EXERCISE BRIEF: From the first line to the last, repeat the data exactly and drop the pictures.

+++ GIVEN RECORDS +++

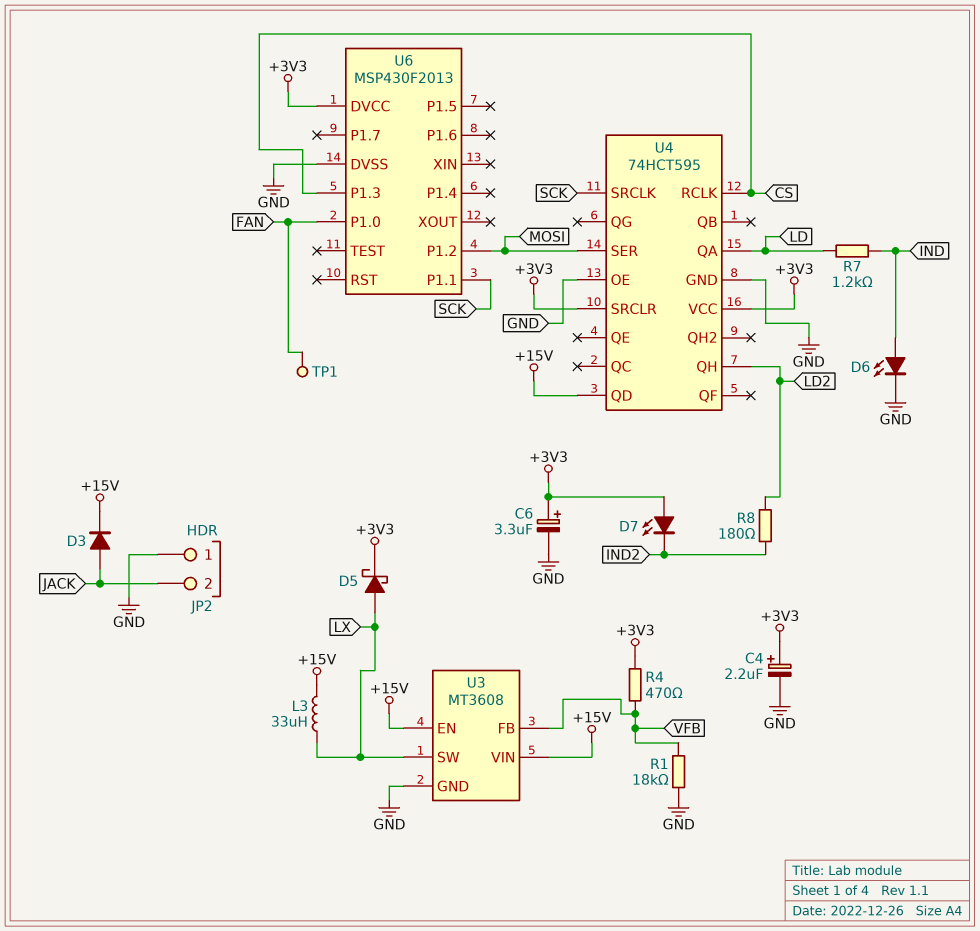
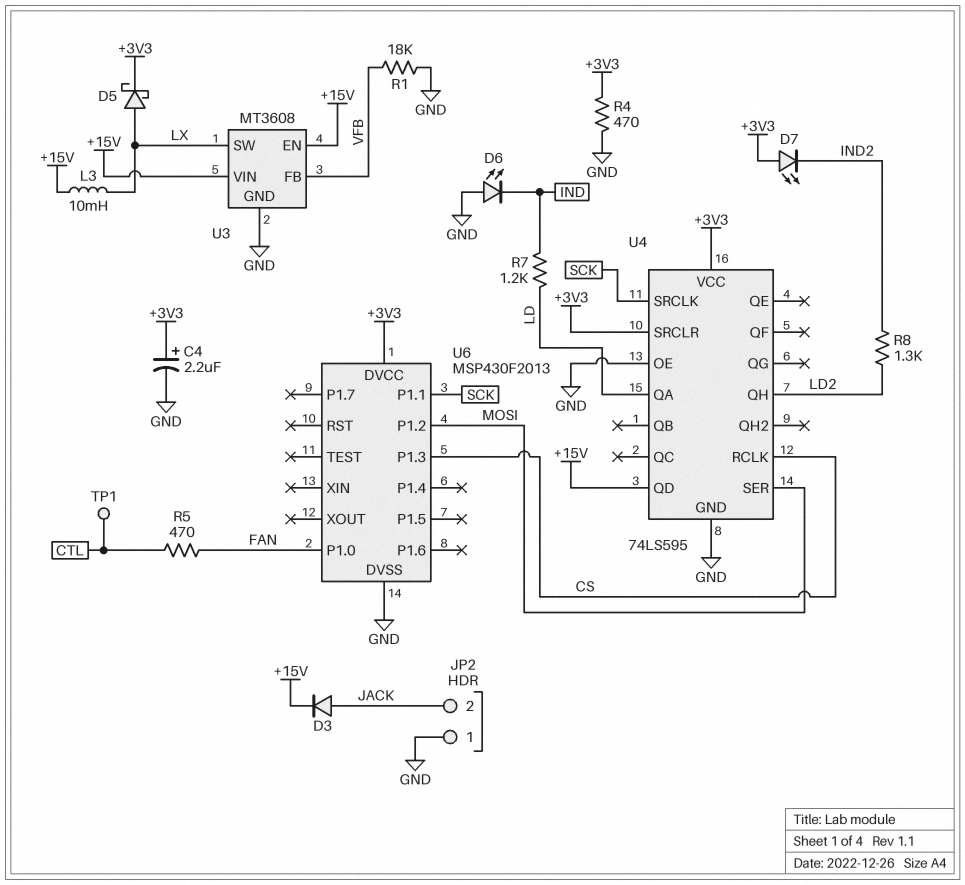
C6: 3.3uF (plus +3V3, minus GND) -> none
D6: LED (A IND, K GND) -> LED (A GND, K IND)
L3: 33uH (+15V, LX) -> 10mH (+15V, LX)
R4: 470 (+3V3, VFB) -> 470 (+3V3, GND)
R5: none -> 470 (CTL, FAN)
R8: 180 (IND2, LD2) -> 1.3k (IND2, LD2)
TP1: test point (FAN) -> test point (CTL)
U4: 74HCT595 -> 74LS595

+++

EXERCISE RESULT:
C6: 3.3uF (plus +3V3, minus GND) -> none
D6: LED (A IND, K GND) -> LED (A GND, K IND)
L3: 33uH (+15V, LX) -> 10mH (+15V, LX)
R4: 470 (+3V3, VFB) -> 470 (+3V3, GND)
R5: none -> 470 (CTL, FAN)
R8: 180 (IND2, LD2) -> 1.3k (IND2, LD2)
TP1: test point (FAN) -> test point (CTL)
U4: 74HCT595 -> 74LS595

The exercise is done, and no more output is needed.